→ What is expected:
Print, exactly as they appear in the listing below, the lines from the line with "camera: 35 degrees left, 15 degrees up" to the line with "(539, 215) = (357, 198): turquoise", with both end lines kept.

→ Extracted information:
━━━━━━━━
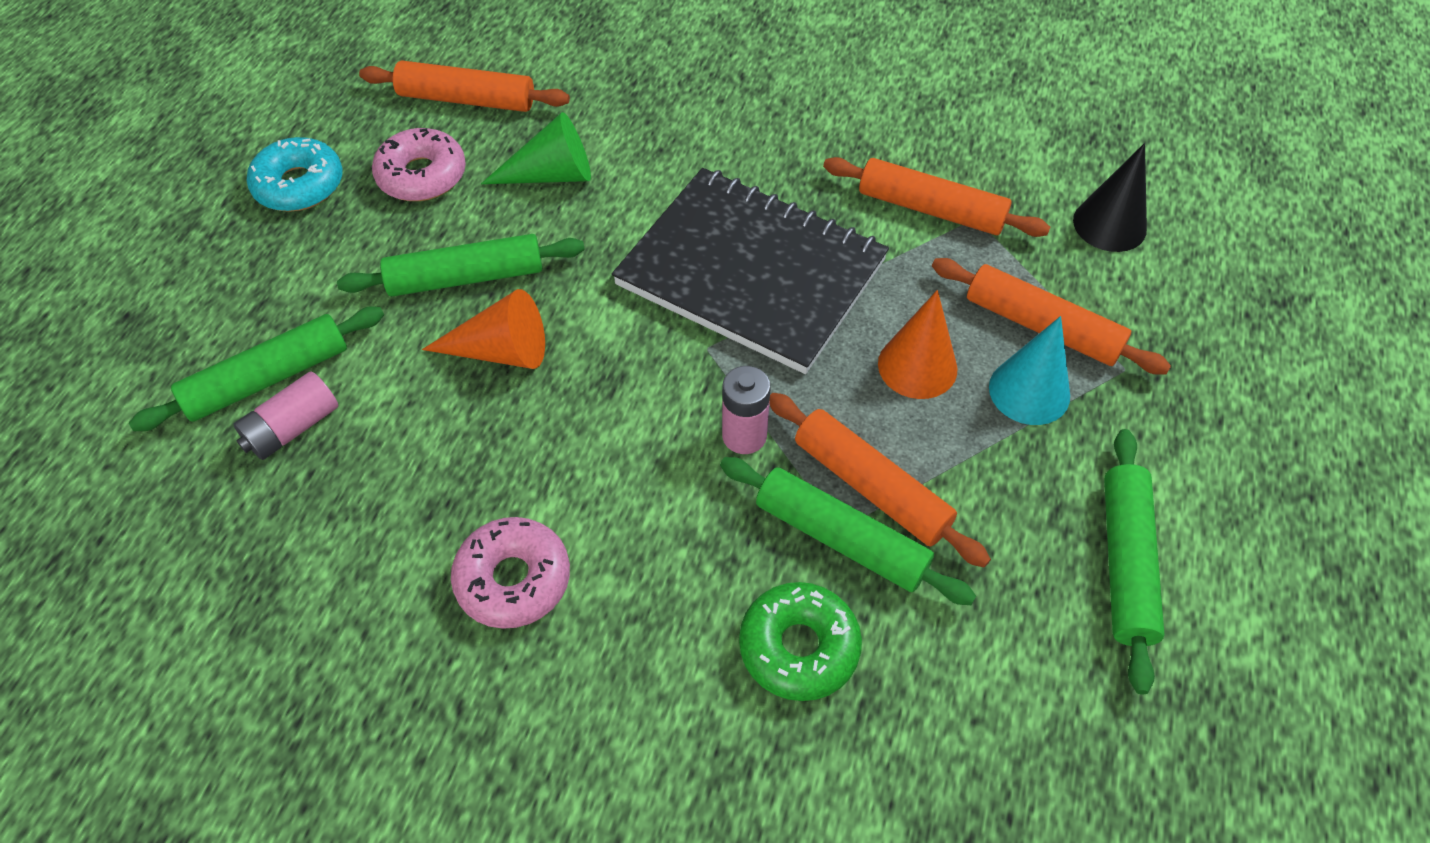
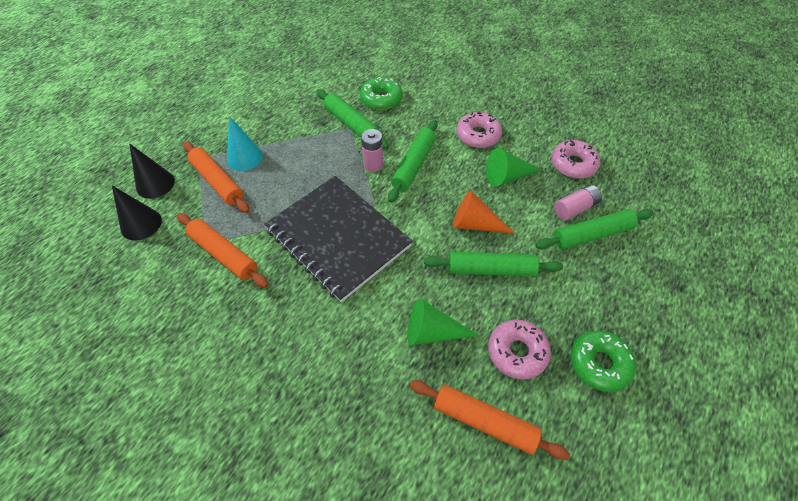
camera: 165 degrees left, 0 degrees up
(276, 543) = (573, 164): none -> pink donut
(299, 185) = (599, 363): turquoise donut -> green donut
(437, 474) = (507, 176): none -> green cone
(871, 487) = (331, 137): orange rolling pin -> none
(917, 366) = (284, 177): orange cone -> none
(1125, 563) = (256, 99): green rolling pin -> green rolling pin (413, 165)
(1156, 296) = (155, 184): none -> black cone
━━━━━━━━
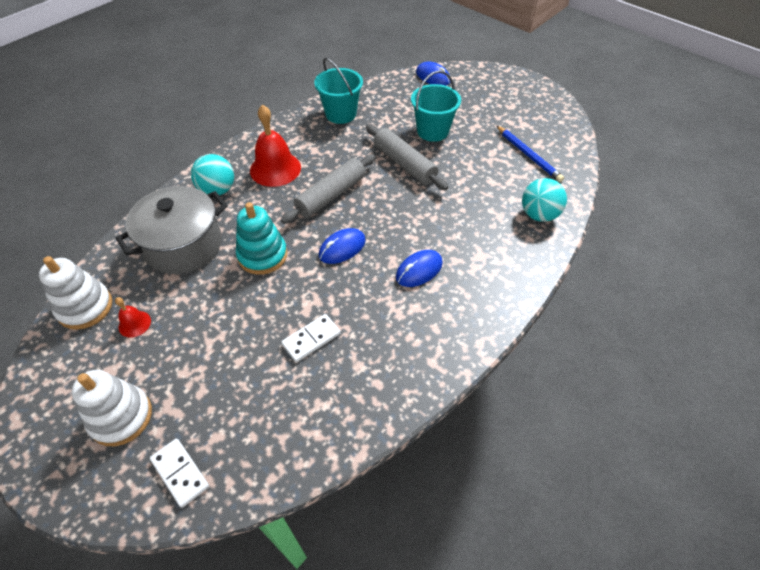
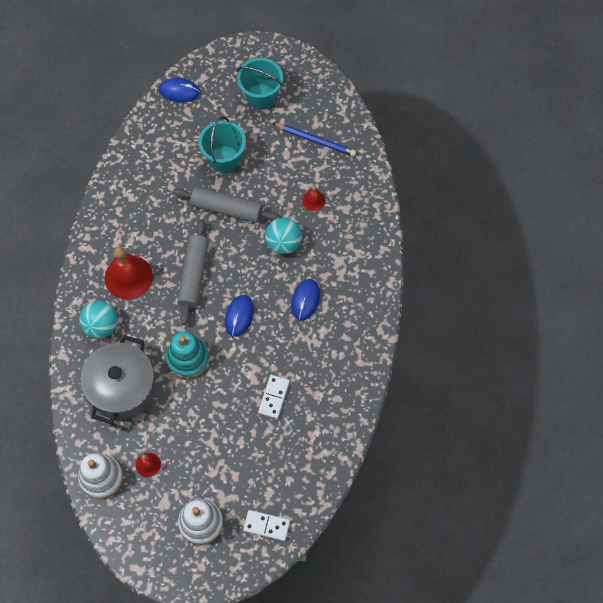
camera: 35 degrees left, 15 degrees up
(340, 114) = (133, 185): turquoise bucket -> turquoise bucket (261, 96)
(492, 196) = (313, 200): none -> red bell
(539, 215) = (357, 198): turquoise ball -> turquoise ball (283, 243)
━━━━━━━━
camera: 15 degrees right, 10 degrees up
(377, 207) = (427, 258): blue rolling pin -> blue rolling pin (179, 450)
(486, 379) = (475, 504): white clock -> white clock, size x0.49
━━━━━━━━
→ Your response:
camera: 35 degrees left, 15 degrees up
(340, 114) = (133, 185): turquoise bucket -> turquoise bucket (261, 96)
(492, 196) = (313, 200): none -> red bell
(539, 215) = (357, 198): turquoise ball -> turquoise ball (283, 243)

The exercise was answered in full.